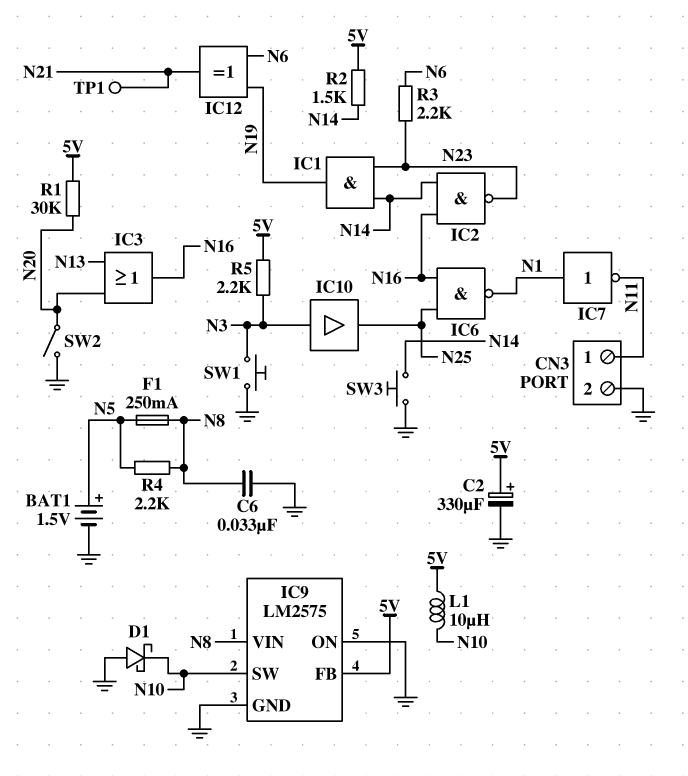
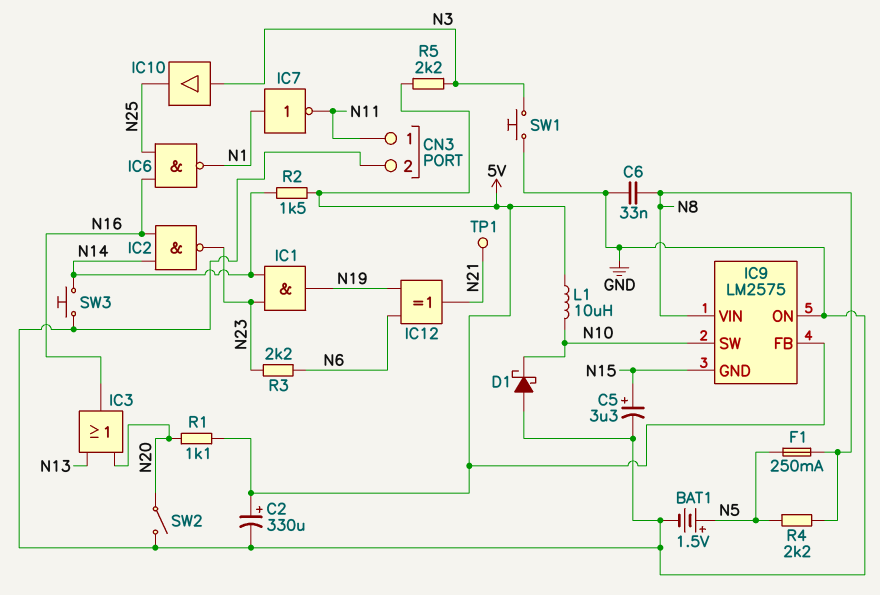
C5: none -> 3.3uF (plus N15, minus GND)
IC9 pin GND: GND -> N15
R1: 30k (5V, N20) -> 1.1k (5V, N20)

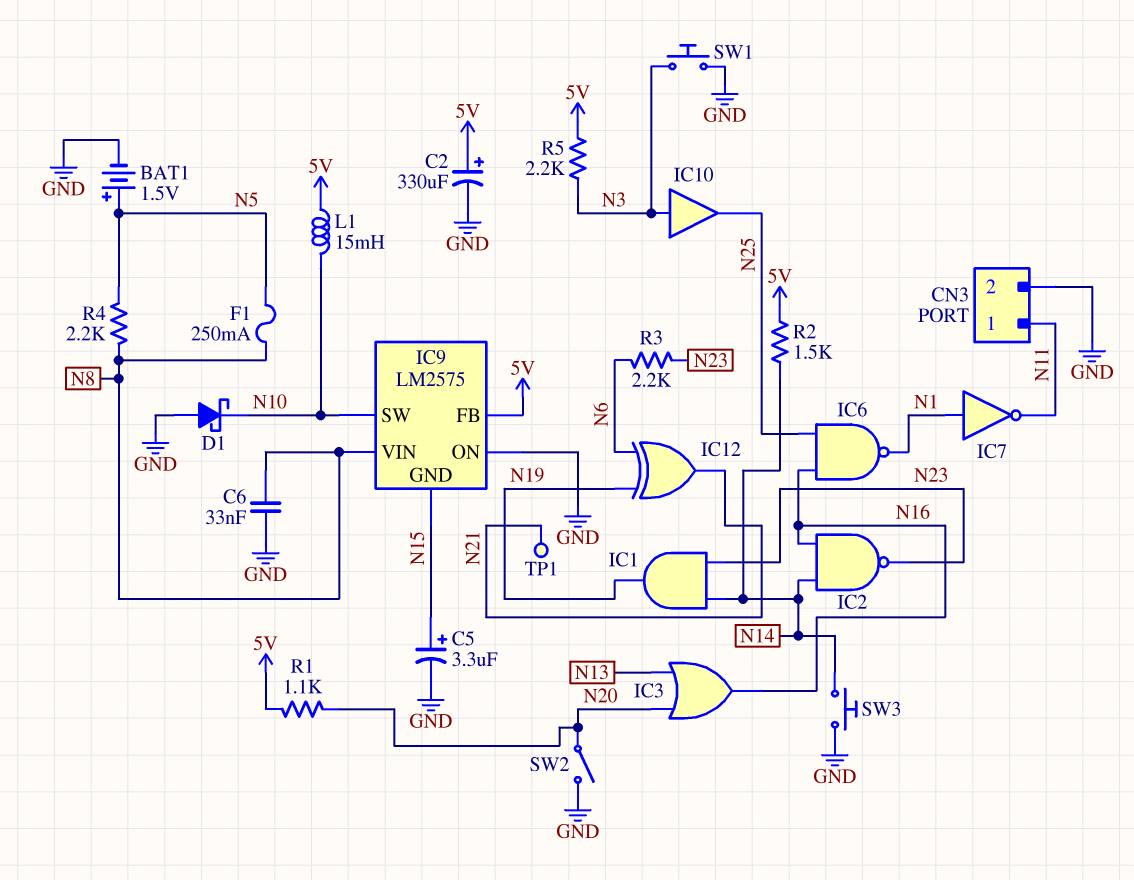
L1: 10uH (5V, N10) -> 15mH (5V, N10)

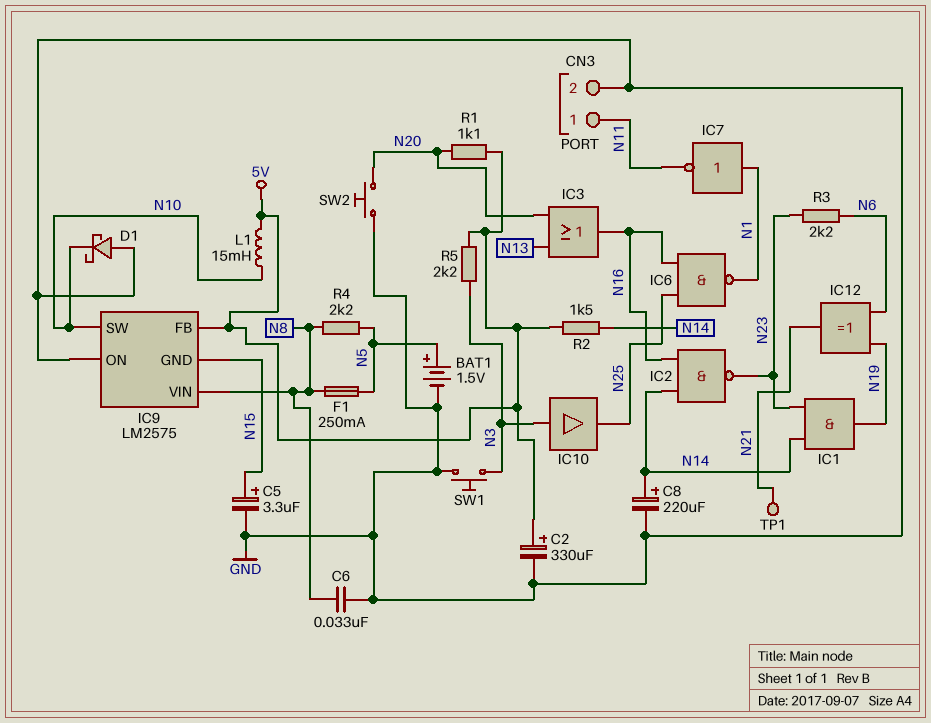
C8: none -> 220uF (plus N14, minus GND)
SW2: switch (GND, N20) -> button (GND, N20)
SW3: button (GND, N14) -> none

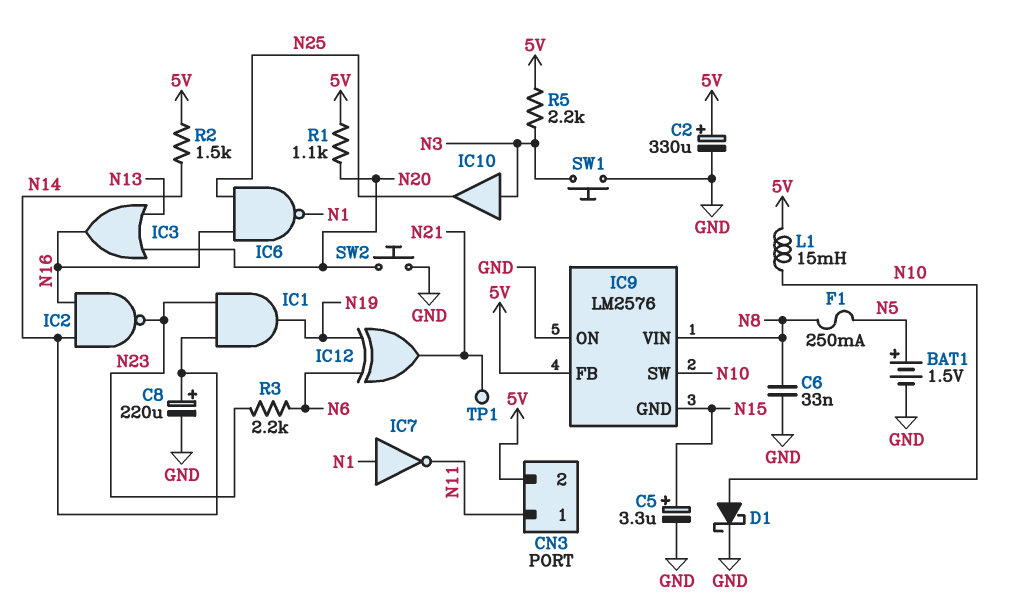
CN3 pin 2: GND -> 5V
D1: schottky (A GND, K N10) -> schottky (A N10, K GND)
IC9: LM2575 -> LM2576
R4: 2.2k (N5, N8) -> none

***

ASSIGNMENT
Retype all of the listing above exactly, but keep its pictures out.

RESPONSE TO THE TASK
C5: none -> 3.3uF (plus N15, minus GND)
IC9 pin GND: GND -> N15
R1: 30k (5V, N20) -> 1.1k (5V, N20)

L1: 10uH (5V, N10) -> 15mH (5V, N10)

C8: none -> 220uF (plus N14, minus GND)
SW2: switch (GND, N20) -> button (GND, N20)
SW3: button (GND, N14) -> none

CN3 pin 2: GND -> 5V
D1: schottky (A GND, K N10) -> schottky (A N10, K GND)
IC9: LM2575 -> LM2576
R4: 2.2k (N5, N8) -> none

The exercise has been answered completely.